DATA SECTION>
· · · · · · ·

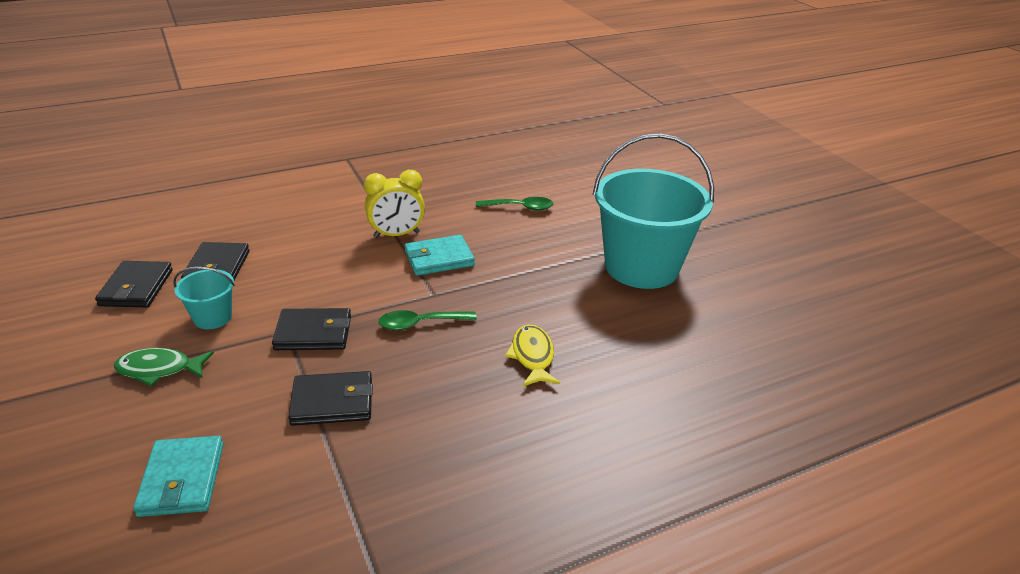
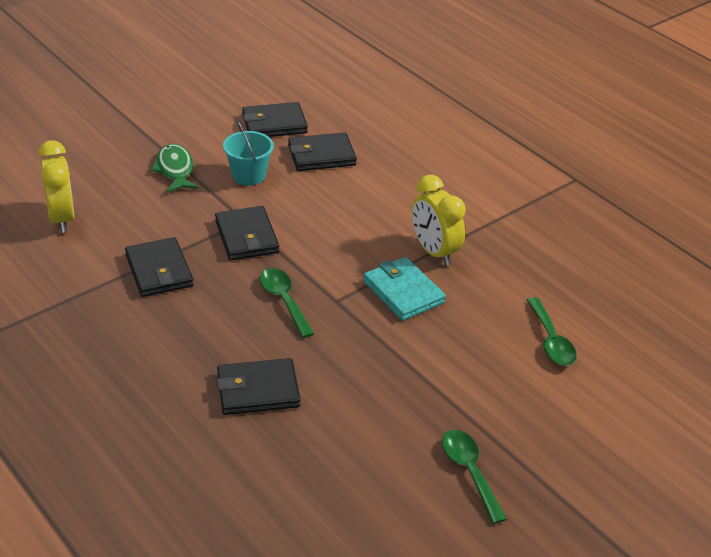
camera: 75 degrees right, 5 degrees up
(182, 479) = (62, 218): turquoise wallet -> yellow clock
(532, 356) = (258, 390): yellow fish -> black wallet
(641, 267) = (469, 472): turquoise bucket -> green spoon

· · · · · · ·

DIRECTIONS FOR THIS TASK> Without the pictures, retype all of the data above exactly.

SOLUTION FOR THIS EXERCISE>
camera: 75 degrees right, 5 degrees up
(182, 479) = (62, 218): turquoise wallet -> yellow clock
(532, 356) = (258, 390): yellow fish -> black wallet
(641, 267) = (469, 472): turquoise bucket -> green spoon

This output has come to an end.